→ Problem statement: Copy out only those lines running from the line with "(275, 90) = (185, 137): turquoise" to the end of the listing, keeping each one exactly as it is.
** Opening Record extracts block **
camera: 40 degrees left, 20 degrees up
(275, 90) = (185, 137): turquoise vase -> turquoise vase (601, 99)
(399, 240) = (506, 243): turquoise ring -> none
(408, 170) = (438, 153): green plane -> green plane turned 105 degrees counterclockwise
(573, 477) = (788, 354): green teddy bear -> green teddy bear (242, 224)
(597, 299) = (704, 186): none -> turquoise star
** Closing Record extracts block **
→ The completed task:
(275, 90) = (185, 137): turquoise vase -> turquoise vase (601, 99)
(399, 240) = (506, 243): turquoise ring -> none
(408, 170) = (438, 153): green plane -> green plane turned 105 degrees counterclockwise
(573, 477) = (788, 354): green teddy bear -> green teddy bear (242, 224)
(597, 299) = (704, 186): none -> turquoise star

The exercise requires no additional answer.